→ BRIEF
Give a verbatim copy of the data, leaving the pictures out.

[Scene edit records]
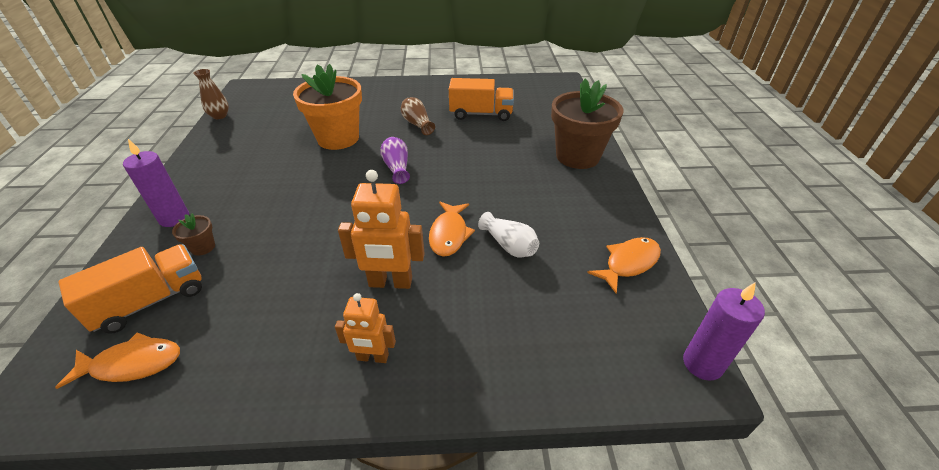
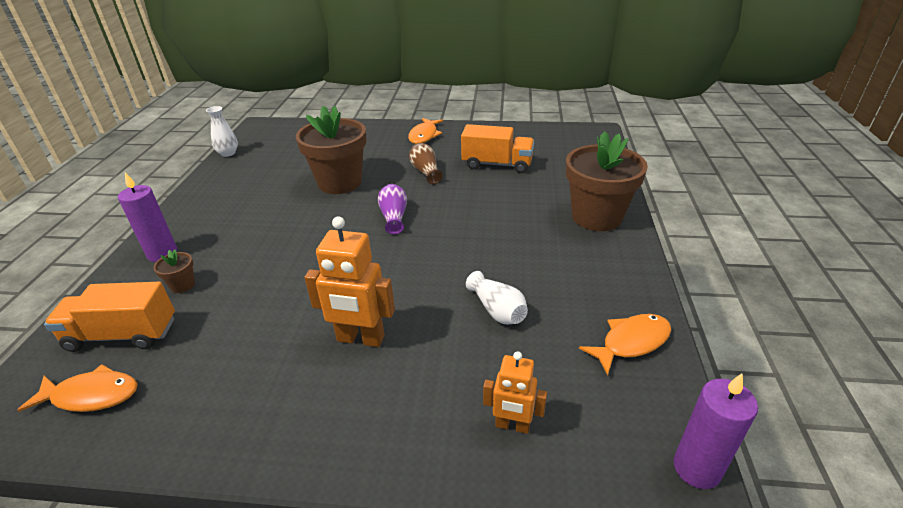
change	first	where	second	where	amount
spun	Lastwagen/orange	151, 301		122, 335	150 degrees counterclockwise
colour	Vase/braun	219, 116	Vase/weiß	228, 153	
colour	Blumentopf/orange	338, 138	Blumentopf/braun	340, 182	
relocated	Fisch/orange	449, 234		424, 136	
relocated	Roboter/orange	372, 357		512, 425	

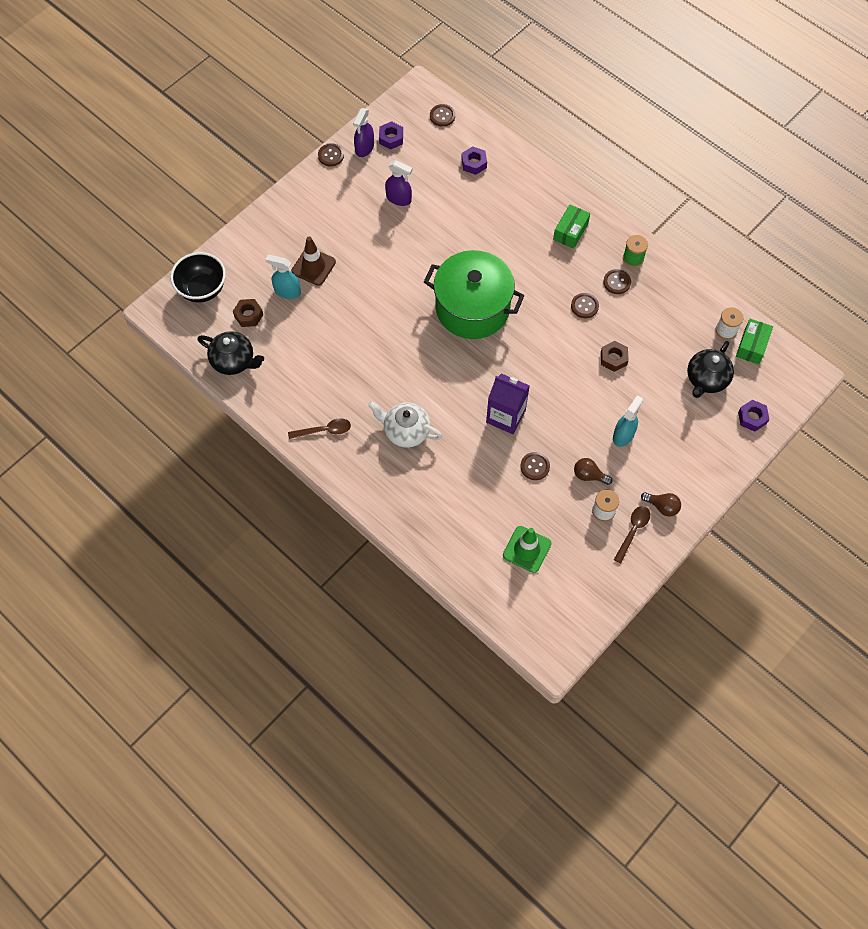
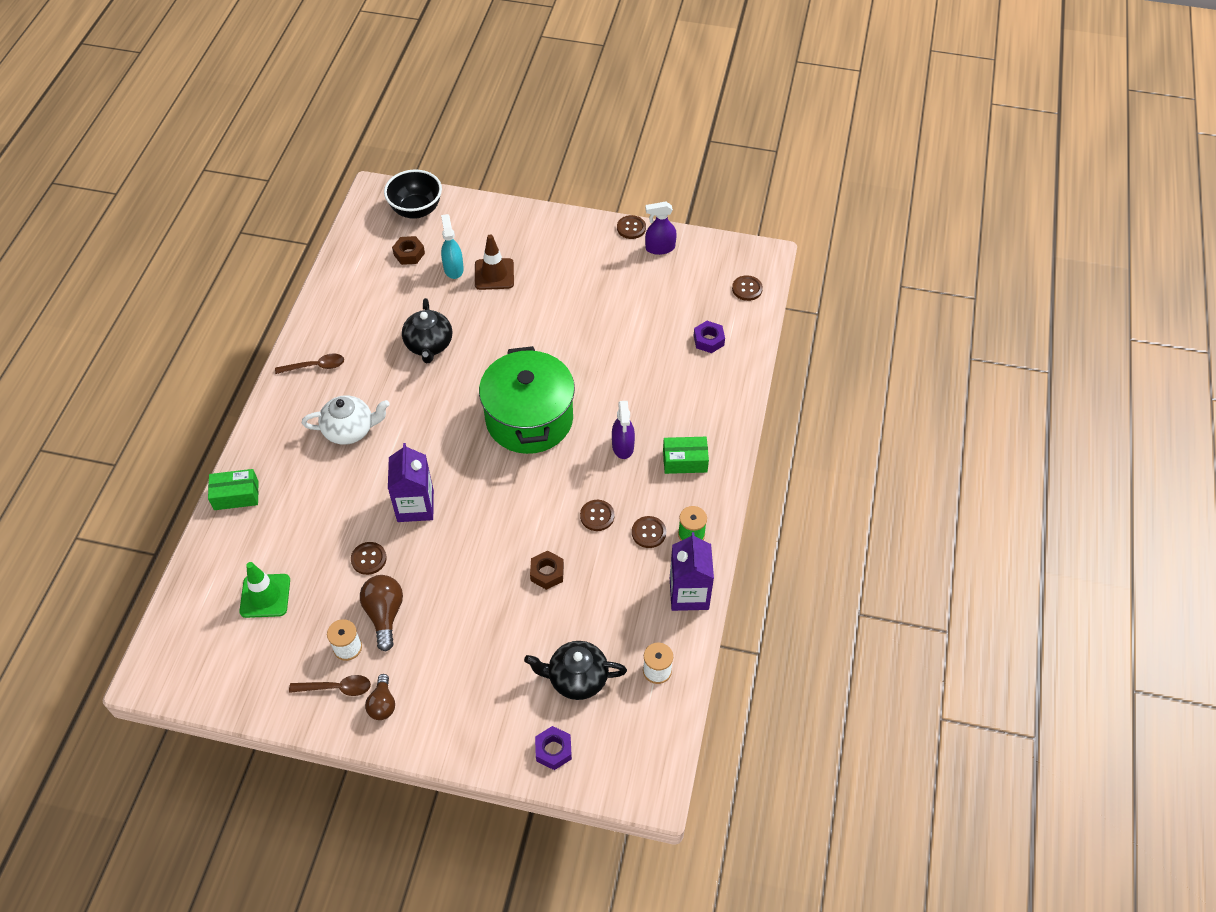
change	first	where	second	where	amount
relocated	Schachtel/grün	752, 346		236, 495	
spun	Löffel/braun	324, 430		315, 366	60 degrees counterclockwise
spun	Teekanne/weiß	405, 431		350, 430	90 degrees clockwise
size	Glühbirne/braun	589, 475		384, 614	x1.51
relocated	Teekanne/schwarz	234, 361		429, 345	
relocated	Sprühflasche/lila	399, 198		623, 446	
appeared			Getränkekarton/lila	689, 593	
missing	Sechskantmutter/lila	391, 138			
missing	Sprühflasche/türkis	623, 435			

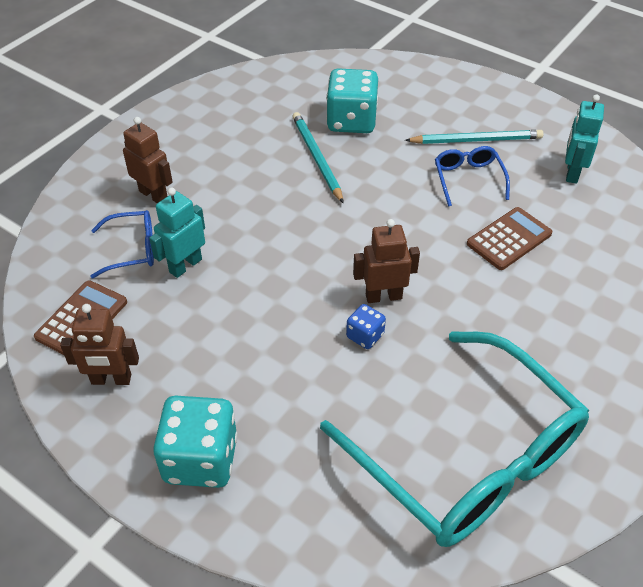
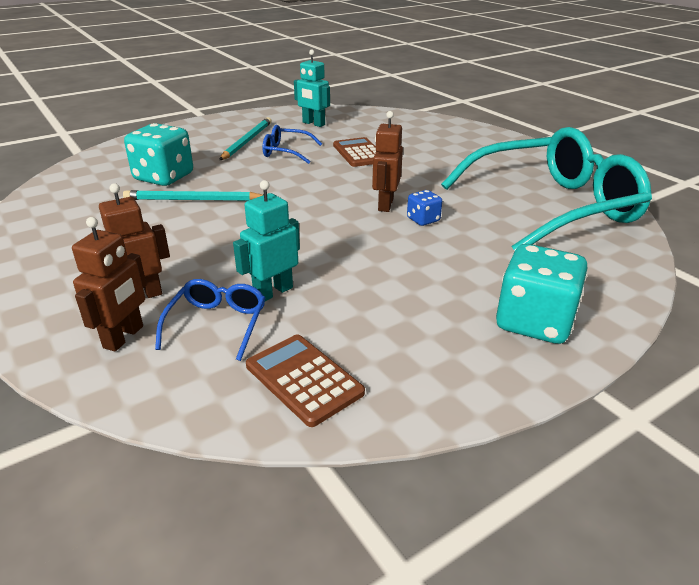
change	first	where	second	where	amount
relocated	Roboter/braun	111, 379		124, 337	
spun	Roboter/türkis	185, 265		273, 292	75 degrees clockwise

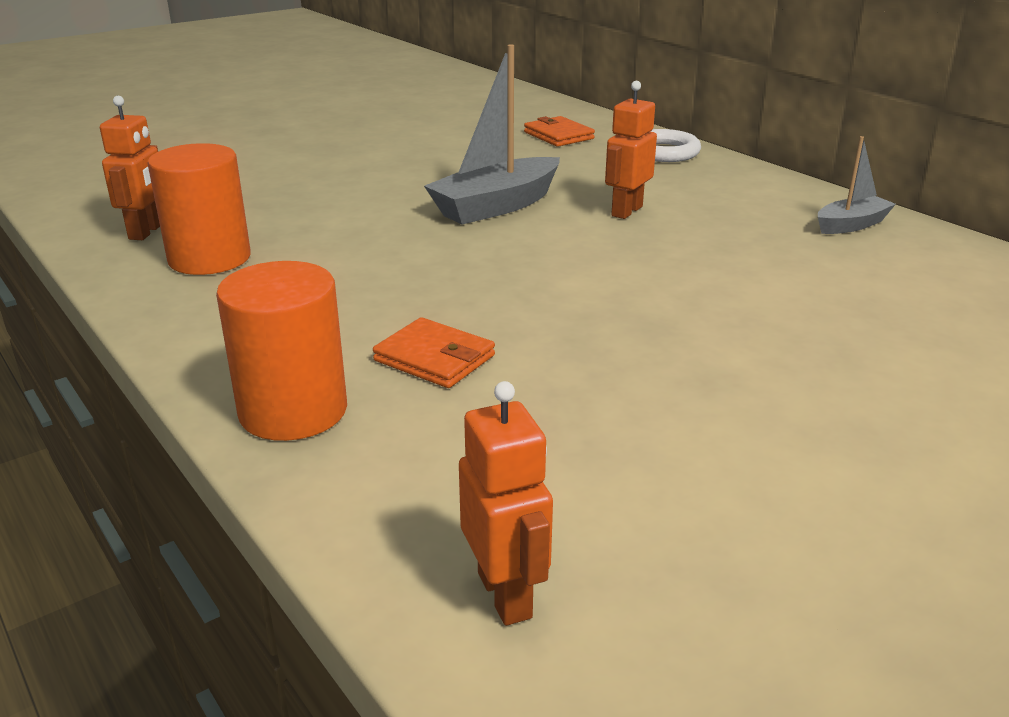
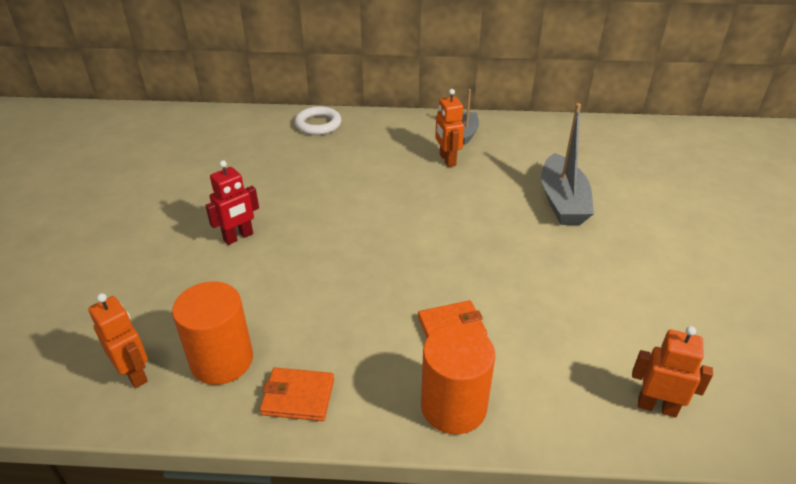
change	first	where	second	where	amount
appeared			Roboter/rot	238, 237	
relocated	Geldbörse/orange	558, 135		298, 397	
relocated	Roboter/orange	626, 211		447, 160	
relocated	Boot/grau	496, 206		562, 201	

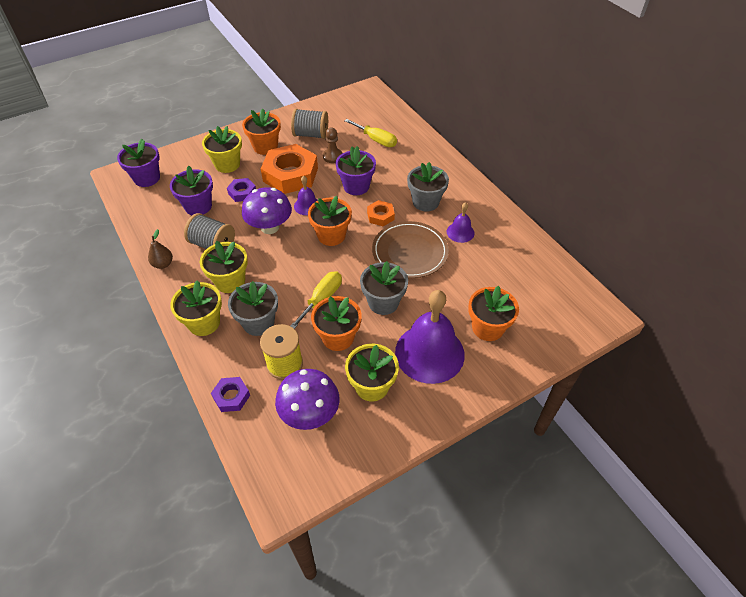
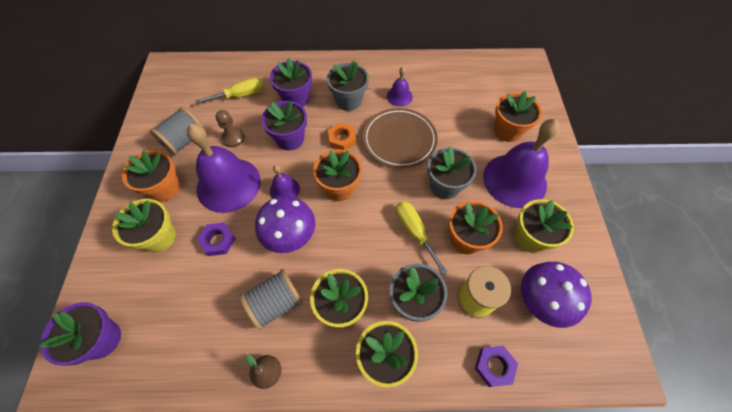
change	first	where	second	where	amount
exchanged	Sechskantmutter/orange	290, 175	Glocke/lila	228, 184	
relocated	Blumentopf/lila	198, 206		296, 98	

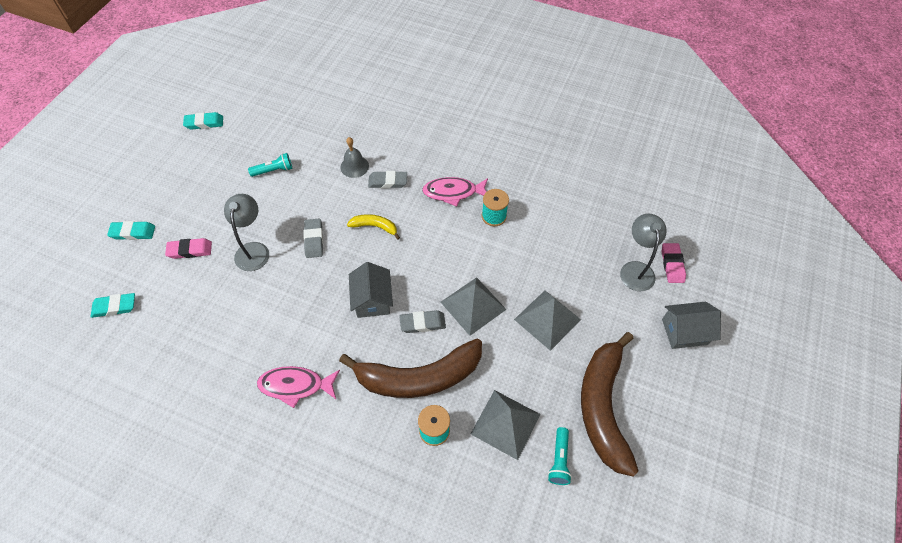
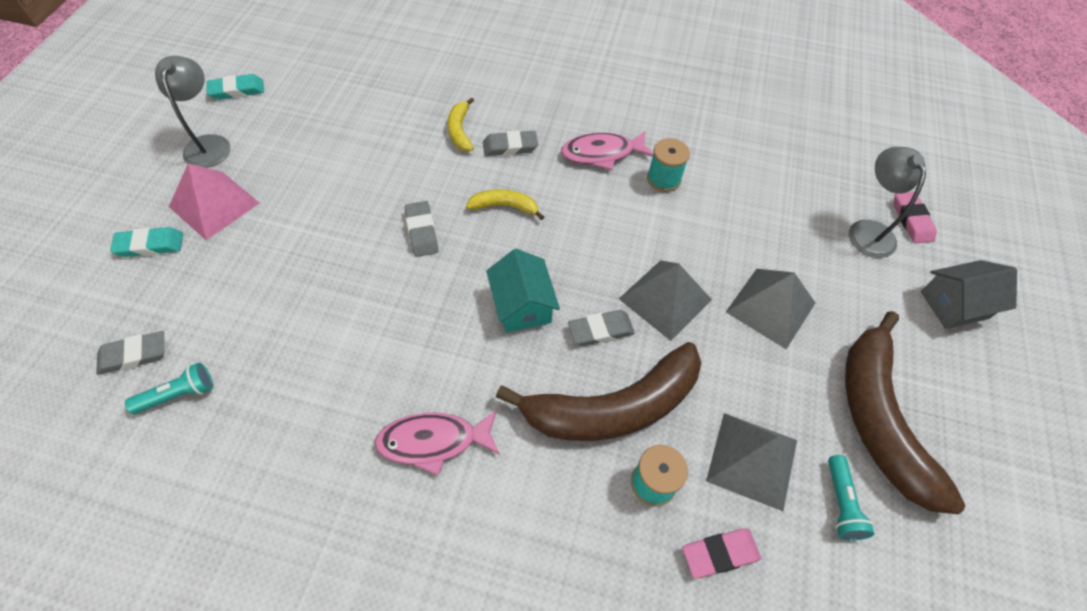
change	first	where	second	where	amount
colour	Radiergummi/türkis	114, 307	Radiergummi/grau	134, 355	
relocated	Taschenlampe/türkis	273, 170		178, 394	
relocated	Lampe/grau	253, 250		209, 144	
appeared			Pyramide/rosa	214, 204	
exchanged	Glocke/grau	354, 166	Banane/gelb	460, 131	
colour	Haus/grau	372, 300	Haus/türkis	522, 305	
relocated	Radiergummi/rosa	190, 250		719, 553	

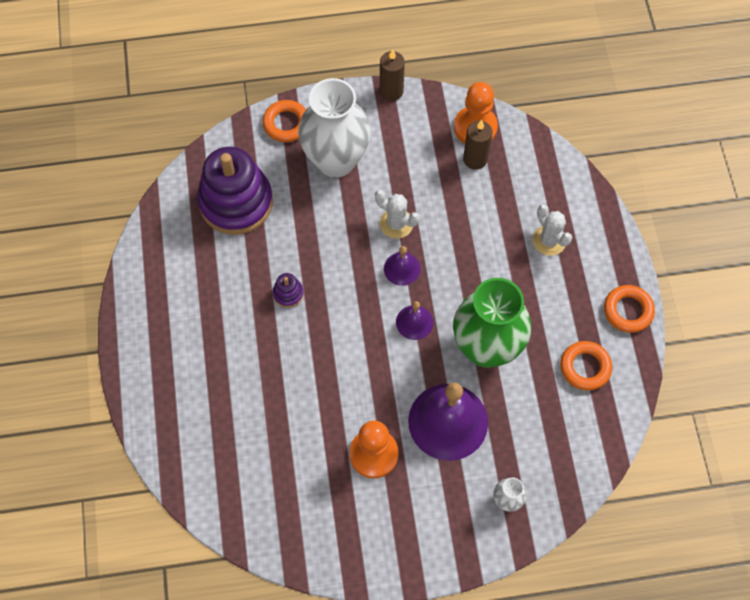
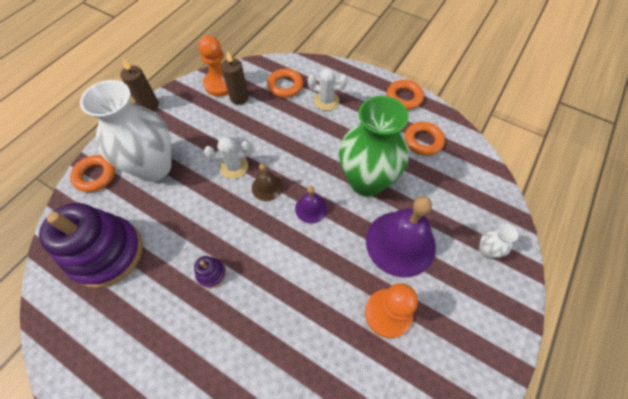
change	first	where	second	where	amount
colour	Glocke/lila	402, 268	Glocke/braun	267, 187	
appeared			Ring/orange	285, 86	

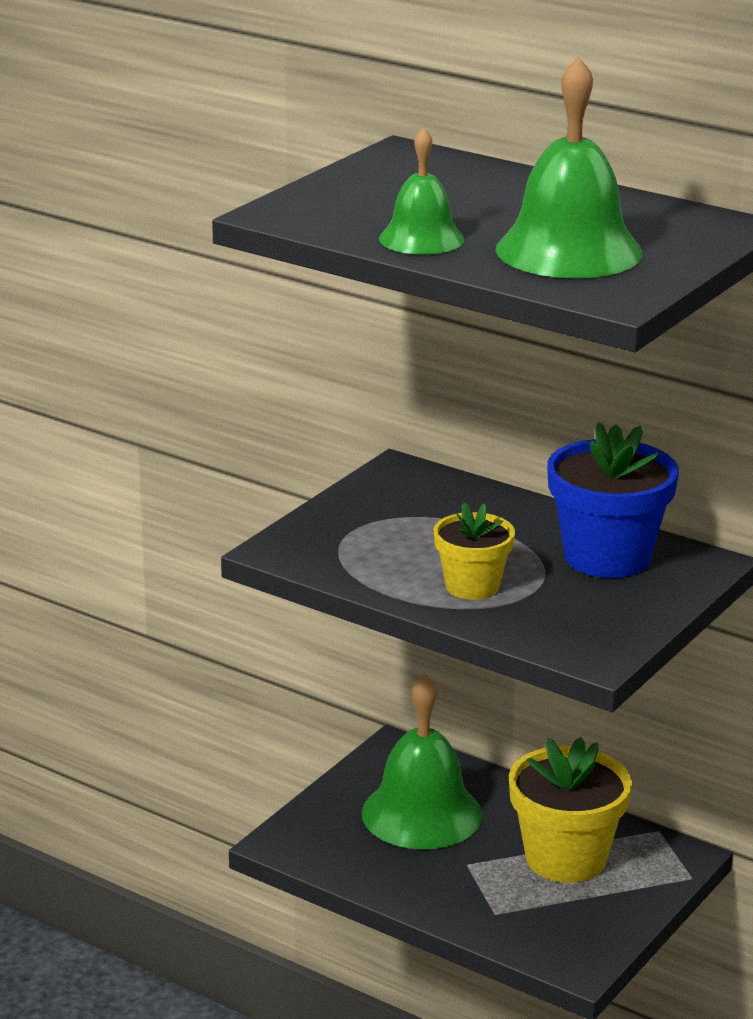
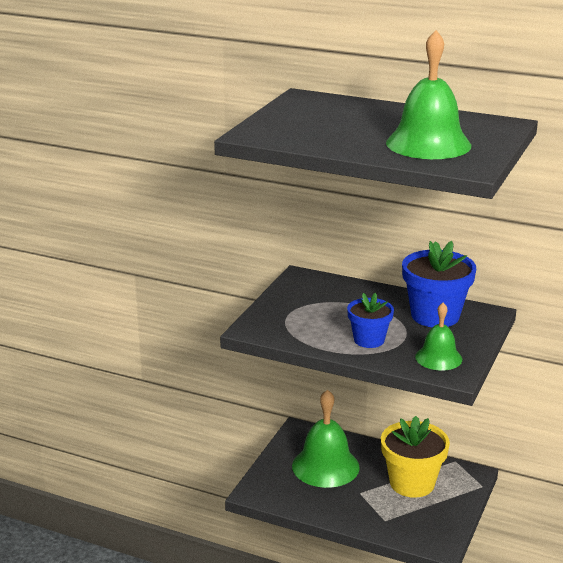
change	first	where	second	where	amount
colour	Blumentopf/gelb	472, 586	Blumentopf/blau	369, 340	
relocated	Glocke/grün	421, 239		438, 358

→ SOLUTION TO THE PROBLEM
change	first	where	second	where	amount
spun	Lastwagen/orange	151, 301		122, 335	150 degrees counterclockwise
colour	Vase/braun	219, 116	Vase/weiß	228, 153	
colour	Blumentopf/orange	338, 138	Blumentopf/braun	340, 182	
relocated	Fisch/orange	449, 234		424, 136	
relocated	Roboter/orange	372, 357		512, 425	

change	first	where	second	where	amount
relocated	Schachtel/grün	752, 346		236, 495	
spun	Löffel/braun	324, 430		315, 366	60 degrees counterclockwise
spun	Teekanne/weiß	405, 431		350, 430	90 degrees clockwise
size	Glühbirne/braun	589, 475		384, 614	x1.51
relocated	Teekanne/schwarz	234, 361		429, 345	
relocated	Sprühflasche/lila	399, 198		623, 446	
appeared			Getränkekarton/lila	689, 593	
missing	Sechskantmutter/lila	391, 138			
missing	Sprühflasche/türkis	623, 435			

change	first	where	second	where	amount
relocated	Roboter/braun	111, 379		124, 337	
spun	Roboter/türkis	185, 265		273, 292	75 degrees clockwise

change	first	where	second	where	amount
appeared			Roboter/rot	238, 237	
relocated	Geldbörse/orange	558, 135		298, 397	
relocated	Roboter/orange	626, 211		447, 160	
relocated	Boot/grau	496, 206		562, 201	

change	first	where	second	where	amount
exchanged	Sechskantmutter/orange	290, 175	Glocke/lila	228, 184	
relocated	Blumentopf/lila	198, 206		296, 98	

change	first	where	second	where	amount
colour	Radiergummi/türkis	114, 307	Radiergummi/grau	134, 355	
relocated	Taschenlampe/türkis	273, 170		178, 394	
relocated	Lampe/grau	253, 250		209, 144	
appeared			Pyramide/rosa	214, 204	
exchanged	Glocke/grau	354, 166	Banane/gelb	460, 131	
colour	Haus/grau	372, 300	Haus/türkis	522, 305	
relocated	Radiergummi/rosa	190, 250		719, 553	

change	first	where	second	where	amount
colour	Glocke/lila	402, 268	Glocke/braun	267, 187	
appeared			Ring/orange	285, 86	

change	first	where	second	where	amount
colour	Blumentopf/gelb	472, 586	Blumentopf/blau	369, 340	
relocated	Glocke/grün	421, 239		438, 358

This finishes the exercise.